*EXERCISE*.
Each entry should be duplicated verbatim; its pictures should not be.

*RECORDS FOR THIS EXERCISE*.

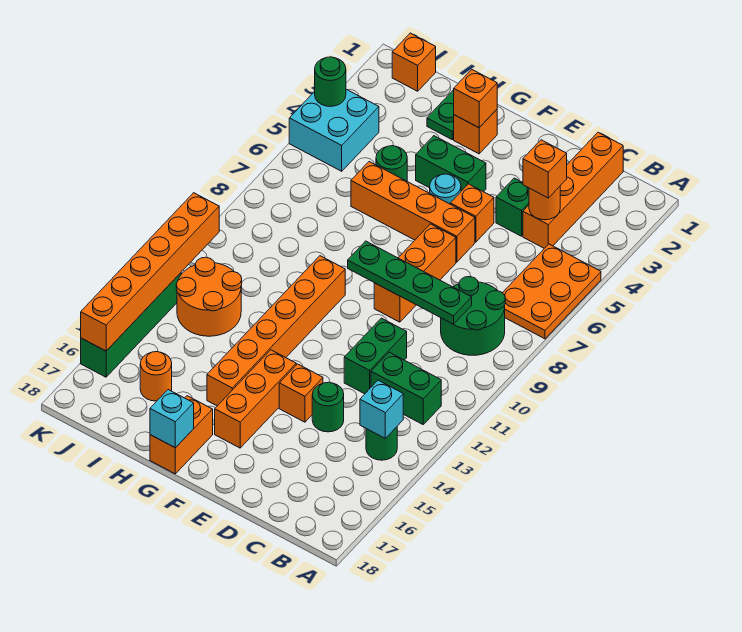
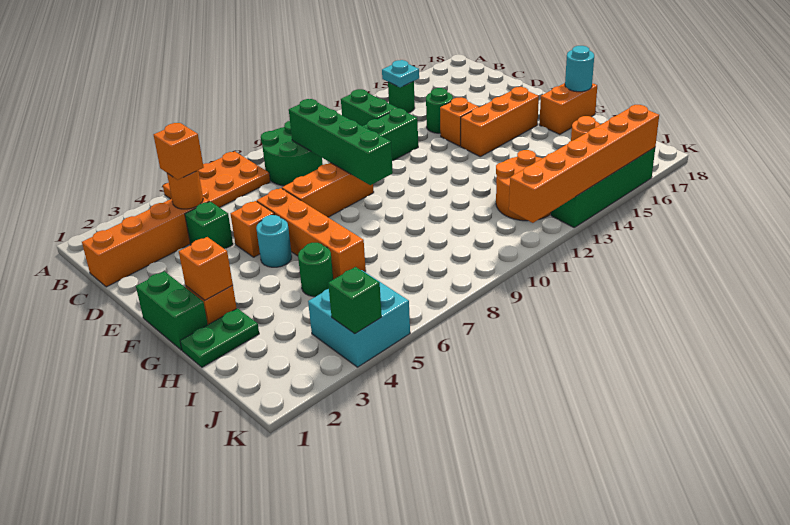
cyan brick B14 level 2 -> cyan plate B14 level 2
green plate C9:F9 level 2 -> green brick C9:F9 level 2
green brick F4:G4 level 1 -> green brick F1:G1 level 1
orange brick G10:G15 level 1 -> none
cyan brick G18 level 2 -> cyan round brick G18 level 2
orange brick J1 level 1 -> none
green round brick K4 level 2 -> green brick K4 level 2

*REPLY*.
cyan brick B14 level 2 -> cyan plate B14 level 2
green plate C9:F9 level 2 -> green brick C9:F9 level 2
green brick F4:G4 level 1 -> green brick F1:G1 level 1
orange brick G10:G15 level 1 -> none
cyan brick G18 level 2 -> cyan round brick G18 level 2
orange brick J1 level 1 -> none
green round brick K4 level 2 -> green brick K4 level 2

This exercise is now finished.